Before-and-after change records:

-.-.-

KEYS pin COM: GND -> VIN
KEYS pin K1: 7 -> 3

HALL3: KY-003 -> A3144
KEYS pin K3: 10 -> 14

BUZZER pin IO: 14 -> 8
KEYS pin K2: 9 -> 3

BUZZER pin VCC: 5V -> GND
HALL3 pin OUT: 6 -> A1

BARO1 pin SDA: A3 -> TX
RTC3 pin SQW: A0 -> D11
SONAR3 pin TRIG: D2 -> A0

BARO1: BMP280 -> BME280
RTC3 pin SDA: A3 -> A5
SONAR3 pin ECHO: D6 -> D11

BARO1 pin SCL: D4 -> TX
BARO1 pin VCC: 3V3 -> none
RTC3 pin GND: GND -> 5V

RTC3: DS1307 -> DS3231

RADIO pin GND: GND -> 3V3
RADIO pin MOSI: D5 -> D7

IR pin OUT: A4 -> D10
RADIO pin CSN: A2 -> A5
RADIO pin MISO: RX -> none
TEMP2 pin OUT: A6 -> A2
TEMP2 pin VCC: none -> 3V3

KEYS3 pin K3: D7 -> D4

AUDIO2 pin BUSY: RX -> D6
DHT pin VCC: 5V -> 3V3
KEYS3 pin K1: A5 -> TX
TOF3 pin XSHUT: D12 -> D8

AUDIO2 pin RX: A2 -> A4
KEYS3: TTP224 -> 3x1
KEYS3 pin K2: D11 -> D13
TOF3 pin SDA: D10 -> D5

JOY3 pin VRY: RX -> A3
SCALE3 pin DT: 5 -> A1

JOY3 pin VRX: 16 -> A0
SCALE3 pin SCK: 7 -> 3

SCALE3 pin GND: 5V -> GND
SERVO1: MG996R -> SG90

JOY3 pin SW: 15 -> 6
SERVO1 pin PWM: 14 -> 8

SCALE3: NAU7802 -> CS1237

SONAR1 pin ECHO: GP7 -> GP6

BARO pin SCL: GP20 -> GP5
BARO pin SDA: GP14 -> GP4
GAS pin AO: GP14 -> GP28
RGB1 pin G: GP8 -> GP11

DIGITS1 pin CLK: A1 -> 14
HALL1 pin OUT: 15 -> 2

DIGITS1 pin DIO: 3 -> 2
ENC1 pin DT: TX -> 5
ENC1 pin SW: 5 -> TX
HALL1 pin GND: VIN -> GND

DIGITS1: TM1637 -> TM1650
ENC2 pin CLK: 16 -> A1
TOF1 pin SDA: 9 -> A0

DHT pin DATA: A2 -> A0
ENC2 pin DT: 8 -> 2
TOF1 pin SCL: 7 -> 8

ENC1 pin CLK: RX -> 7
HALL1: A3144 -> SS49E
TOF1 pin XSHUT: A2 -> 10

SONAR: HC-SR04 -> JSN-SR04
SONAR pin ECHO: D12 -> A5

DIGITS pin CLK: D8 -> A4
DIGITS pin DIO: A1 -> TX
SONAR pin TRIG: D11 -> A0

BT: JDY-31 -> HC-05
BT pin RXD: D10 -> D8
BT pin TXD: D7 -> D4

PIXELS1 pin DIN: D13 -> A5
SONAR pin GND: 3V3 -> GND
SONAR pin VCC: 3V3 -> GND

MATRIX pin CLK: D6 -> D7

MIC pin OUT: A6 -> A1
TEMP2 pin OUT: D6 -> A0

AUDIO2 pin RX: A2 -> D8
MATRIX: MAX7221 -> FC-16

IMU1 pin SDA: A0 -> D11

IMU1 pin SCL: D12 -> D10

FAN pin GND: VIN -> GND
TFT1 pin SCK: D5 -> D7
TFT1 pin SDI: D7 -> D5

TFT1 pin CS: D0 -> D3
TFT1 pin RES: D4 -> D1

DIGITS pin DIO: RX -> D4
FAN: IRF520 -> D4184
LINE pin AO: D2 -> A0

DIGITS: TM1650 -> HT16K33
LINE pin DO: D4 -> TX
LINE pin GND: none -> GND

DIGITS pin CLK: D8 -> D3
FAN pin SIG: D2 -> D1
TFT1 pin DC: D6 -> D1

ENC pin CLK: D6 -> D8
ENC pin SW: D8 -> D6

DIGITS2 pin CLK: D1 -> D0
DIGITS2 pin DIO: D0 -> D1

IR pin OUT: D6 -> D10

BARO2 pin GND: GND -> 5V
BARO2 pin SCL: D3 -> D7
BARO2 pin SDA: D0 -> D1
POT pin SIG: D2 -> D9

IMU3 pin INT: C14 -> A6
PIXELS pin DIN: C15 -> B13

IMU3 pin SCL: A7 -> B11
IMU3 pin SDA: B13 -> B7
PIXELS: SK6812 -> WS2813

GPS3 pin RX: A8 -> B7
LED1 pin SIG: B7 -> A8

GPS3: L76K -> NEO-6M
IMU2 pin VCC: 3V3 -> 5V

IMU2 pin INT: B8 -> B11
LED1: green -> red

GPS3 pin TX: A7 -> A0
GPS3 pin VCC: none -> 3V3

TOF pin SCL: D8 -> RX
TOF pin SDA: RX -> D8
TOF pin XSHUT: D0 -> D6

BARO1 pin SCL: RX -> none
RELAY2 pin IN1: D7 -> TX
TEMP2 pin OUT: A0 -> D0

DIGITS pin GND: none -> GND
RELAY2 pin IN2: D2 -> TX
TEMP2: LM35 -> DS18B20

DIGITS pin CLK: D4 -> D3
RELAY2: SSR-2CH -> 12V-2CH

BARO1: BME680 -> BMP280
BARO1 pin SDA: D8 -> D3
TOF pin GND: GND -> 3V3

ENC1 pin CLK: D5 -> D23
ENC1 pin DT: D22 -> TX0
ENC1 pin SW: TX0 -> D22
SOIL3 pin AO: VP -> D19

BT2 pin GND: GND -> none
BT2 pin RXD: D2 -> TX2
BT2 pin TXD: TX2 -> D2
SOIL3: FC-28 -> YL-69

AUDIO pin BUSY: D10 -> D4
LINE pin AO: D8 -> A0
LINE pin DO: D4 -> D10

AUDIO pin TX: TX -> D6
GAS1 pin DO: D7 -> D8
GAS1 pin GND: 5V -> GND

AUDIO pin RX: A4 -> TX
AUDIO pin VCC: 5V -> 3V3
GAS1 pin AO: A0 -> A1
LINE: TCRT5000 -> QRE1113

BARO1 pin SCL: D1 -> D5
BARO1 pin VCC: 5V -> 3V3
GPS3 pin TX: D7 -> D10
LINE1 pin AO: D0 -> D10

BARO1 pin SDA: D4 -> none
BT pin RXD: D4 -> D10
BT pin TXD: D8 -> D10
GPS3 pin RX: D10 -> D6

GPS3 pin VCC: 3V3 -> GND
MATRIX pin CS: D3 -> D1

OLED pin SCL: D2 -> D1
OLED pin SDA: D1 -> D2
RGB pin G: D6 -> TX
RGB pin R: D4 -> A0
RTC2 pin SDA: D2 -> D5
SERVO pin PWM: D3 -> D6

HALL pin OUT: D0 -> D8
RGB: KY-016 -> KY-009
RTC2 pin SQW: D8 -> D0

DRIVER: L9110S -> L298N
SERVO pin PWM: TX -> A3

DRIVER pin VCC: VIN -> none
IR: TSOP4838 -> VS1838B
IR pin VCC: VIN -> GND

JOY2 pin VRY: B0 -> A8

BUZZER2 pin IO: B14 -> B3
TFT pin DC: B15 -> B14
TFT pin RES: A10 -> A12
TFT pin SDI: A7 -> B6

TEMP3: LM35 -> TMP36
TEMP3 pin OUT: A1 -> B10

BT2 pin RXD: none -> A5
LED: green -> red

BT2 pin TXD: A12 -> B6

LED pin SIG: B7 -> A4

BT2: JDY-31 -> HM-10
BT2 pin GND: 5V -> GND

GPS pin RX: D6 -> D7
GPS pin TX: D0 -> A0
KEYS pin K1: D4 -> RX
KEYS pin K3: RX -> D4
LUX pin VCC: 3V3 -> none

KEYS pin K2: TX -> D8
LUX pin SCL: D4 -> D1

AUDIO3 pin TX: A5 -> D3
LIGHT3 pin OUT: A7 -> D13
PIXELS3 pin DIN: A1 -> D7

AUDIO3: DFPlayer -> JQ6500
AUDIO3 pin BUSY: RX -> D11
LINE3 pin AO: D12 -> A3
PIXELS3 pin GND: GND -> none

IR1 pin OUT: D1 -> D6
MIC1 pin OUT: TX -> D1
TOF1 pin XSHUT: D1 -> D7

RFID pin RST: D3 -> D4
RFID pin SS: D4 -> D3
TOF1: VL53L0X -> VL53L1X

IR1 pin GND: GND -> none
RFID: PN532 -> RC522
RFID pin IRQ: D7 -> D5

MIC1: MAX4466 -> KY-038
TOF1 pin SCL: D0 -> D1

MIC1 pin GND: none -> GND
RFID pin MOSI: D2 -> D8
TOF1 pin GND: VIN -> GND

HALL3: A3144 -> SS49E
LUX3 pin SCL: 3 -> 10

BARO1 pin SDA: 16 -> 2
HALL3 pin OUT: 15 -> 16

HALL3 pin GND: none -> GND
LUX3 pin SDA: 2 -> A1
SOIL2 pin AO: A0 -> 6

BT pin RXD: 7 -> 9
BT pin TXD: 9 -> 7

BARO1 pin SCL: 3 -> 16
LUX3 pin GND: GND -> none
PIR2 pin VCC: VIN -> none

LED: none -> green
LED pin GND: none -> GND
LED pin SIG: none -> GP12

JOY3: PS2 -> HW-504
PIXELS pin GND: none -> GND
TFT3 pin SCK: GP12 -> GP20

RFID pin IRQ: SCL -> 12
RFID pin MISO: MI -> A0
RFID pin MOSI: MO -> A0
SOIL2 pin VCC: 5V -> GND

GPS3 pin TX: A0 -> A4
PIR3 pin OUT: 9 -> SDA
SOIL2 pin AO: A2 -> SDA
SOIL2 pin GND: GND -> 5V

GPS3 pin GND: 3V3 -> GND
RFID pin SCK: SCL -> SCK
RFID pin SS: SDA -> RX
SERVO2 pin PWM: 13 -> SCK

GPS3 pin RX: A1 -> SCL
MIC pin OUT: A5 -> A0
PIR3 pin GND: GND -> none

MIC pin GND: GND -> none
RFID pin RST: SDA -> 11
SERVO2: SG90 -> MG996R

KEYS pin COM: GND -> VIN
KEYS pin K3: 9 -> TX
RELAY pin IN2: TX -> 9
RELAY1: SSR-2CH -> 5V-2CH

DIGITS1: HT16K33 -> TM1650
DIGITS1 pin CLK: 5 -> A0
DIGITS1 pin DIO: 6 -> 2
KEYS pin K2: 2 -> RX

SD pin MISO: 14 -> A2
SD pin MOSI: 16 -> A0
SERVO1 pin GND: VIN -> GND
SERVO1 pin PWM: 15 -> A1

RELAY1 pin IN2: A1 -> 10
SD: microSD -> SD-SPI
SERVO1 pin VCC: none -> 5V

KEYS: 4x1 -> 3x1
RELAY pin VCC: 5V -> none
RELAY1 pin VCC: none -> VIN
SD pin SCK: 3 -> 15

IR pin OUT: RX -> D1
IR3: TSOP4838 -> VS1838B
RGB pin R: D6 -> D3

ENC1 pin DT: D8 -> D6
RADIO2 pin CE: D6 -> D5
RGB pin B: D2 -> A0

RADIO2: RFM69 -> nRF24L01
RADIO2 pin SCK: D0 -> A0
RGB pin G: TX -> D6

-.-.-

▸ **Exercise aim**
An exact repeat of the lines from the one containing "RADIO2 pin CE: D6 -> D5" through the final line above, both included, is the whole answer.

▸ **Response to this exercise**
RADIO2 pin CE: D6 -> D5
RGB pin B: D2 -> A0

RADIO2: RFM69 -> nRF24L01
RADIO2 pin SCK: D0 -> A0
RGB pin G: TX -> D6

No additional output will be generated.